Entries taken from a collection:
<<<<
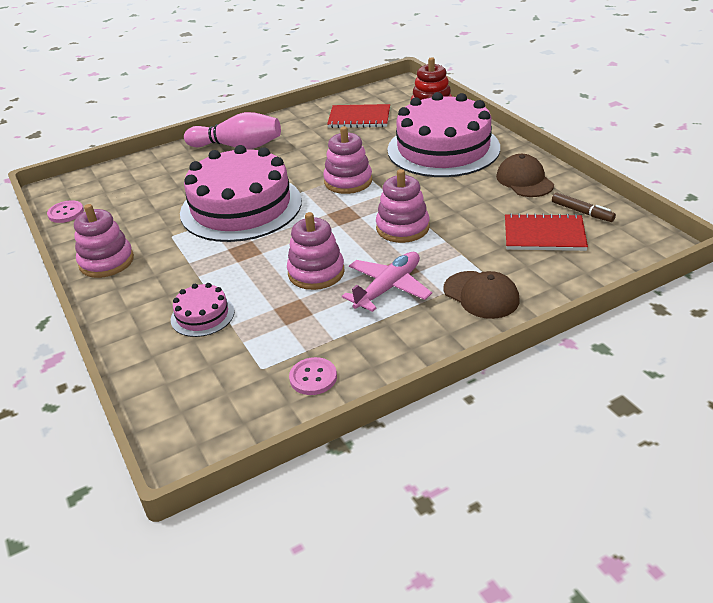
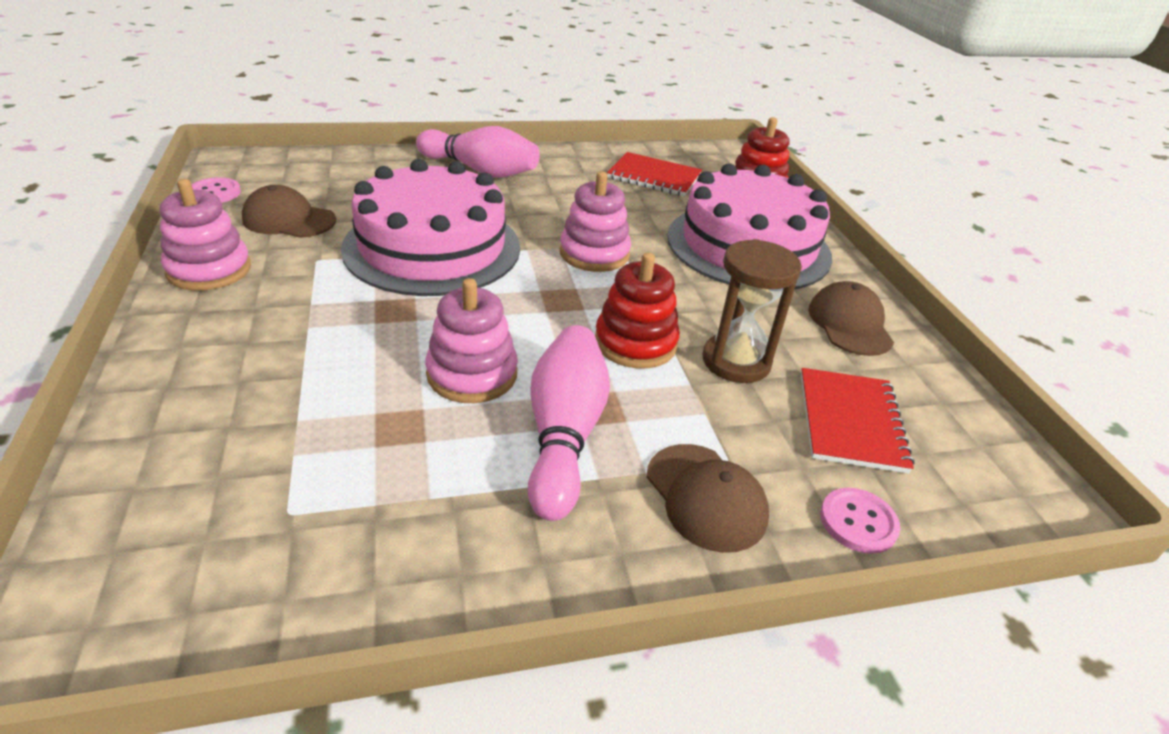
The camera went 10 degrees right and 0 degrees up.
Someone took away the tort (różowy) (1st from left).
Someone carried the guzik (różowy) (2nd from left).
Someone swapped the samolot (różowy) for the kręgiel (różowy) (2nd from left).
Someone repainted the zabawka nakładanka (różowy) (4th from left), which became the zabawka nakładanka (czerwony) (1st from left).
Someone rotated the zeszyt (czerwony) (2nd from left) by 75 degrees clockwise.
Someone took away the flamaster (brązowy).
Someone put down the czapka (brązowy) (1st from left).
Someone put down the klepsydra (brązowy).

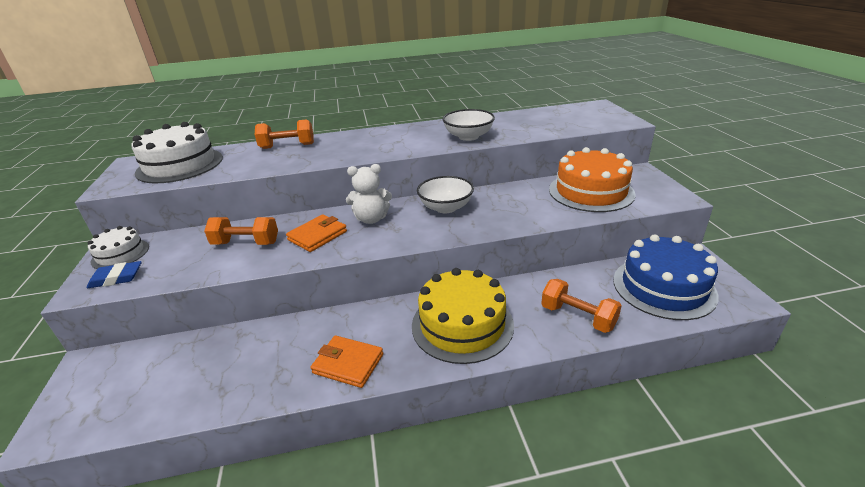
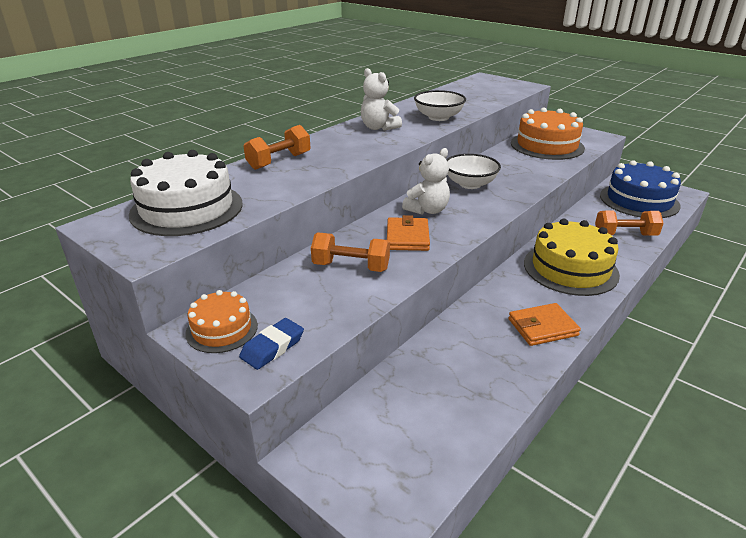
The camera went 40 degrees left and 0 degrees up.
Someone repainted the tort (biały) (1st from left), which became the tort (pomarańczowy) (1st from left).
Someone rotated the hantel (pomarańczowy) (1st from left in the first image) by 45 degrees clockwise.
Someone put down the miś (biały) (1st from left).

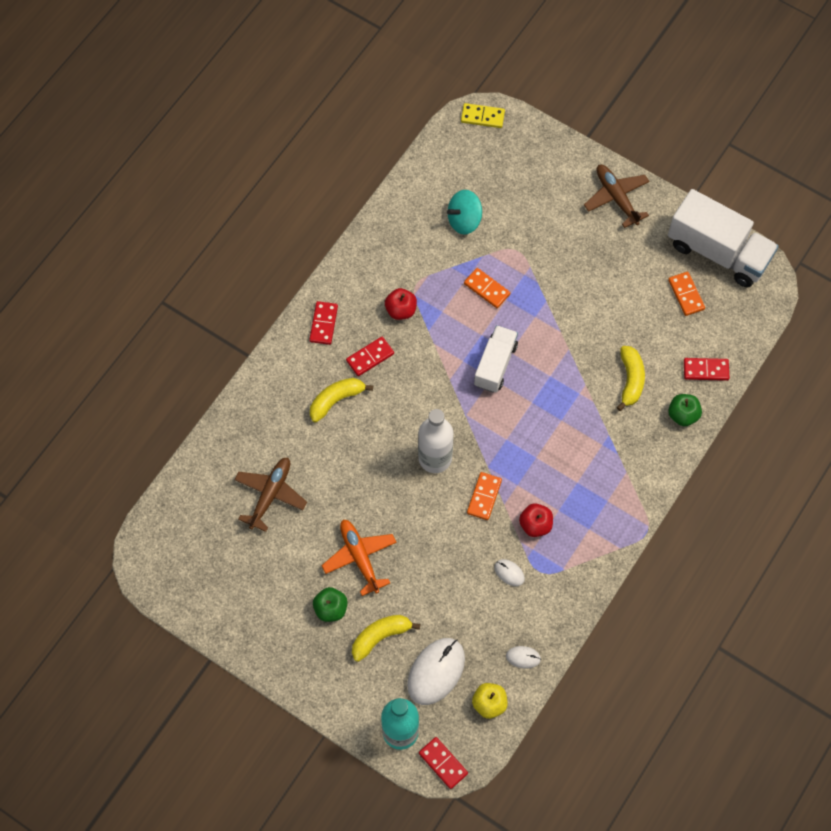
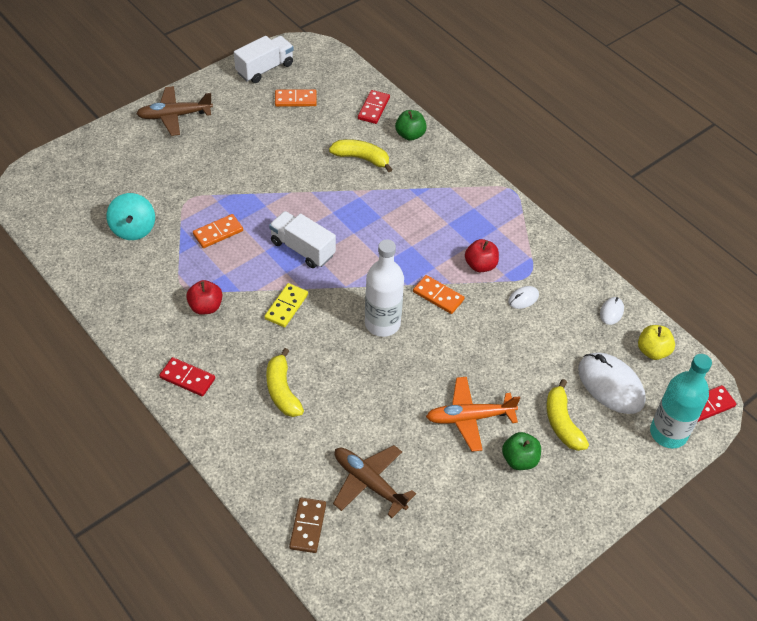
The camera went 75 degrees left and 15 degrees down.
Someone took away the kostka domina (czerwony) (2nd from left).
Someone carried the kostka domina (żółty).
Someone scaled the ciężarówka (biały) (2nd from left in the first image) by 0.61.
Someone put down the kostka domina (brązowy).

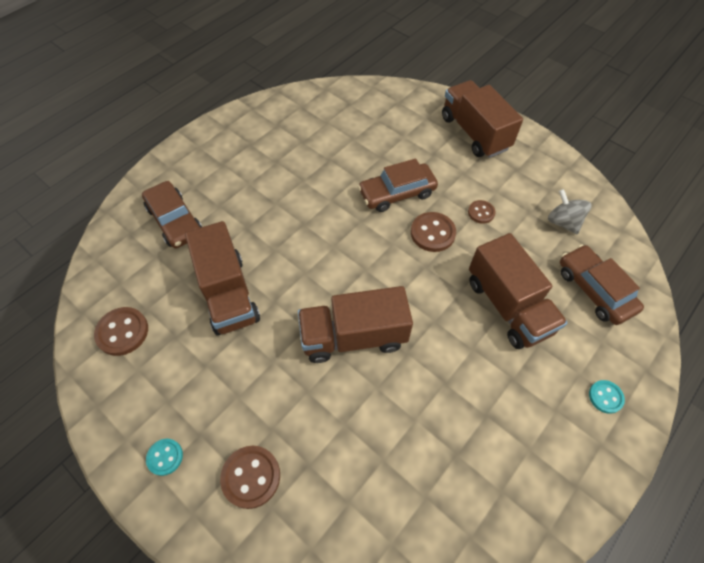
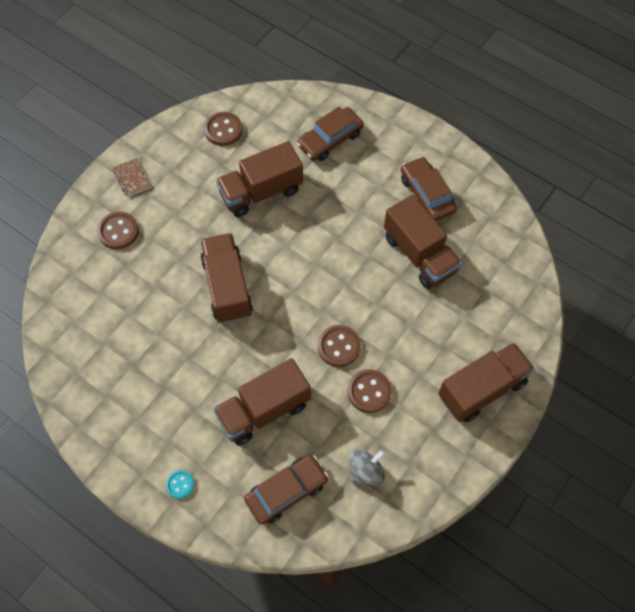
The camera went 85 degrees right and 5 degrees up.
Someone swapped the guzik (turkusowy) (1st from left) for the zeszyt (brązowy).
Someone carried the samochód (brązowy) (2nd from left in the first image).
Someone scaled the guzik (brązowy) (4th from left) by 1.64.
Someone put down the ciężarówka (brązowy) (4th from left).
>>>>
> **What needs to be done**:
Leaving the pictures aside, output each entry above exactly as written.

> **Exercise response**:
The camera went 10 degrees right and 0 degrees up.
Someone took away the tort (różowy) (1st from left).
Someone carried the guzik (różowy) (2nd from left).
Someone swapped the samolot (różowy) for the kręgiel (różowy) (2nd from left).
Someone repainted the zabawka nakładanka (różowy) (4th from left), which became the zabawka nakładanka (czerwony) (1st from left).
Someone rotated the zeszyt (czerwony) (2nd from left) by 75 degrees clockwise.
Someone took away the flamaster (brązowy).
Someone put down the czapka (brązowy) (1st from left).
Someone put down the klepsydra (brązowy).

The camera went 40 degrees left and 0 degrees up.
Someone repainted the tort (biały) (1st from left), which became the tort (pomarańczowy) (1st from left).
Someone rotated the hantel (pomarańczowy) (1st from left in the first image) by 45 degrees clockwise.
Someone put down the miś (biały) (1st from left).

The camera went 75 degrees left and 15 degrees down.
Someone took away the kostka domina (czerwony) (2nd from left).
Someone carried the kostka domina (żółty).
Someone scaled the ciężarówka (biały) (2nd from left in the first image) by 0.61.
Someone put down the kostka domina (brązowy).

The camera went 85 degrees right and 5 degrees up.
Someone swapped the guzik (turkusowy) (1st from left) for the zeszyt (brązowy).
Someone carried the samochód (brązowy) (2nd from left in the first image).
Someone scaled the guzik (brązowy) (4th from left) by 1.64.
Someone put down the ciężarówka (brązowy) (4th from left).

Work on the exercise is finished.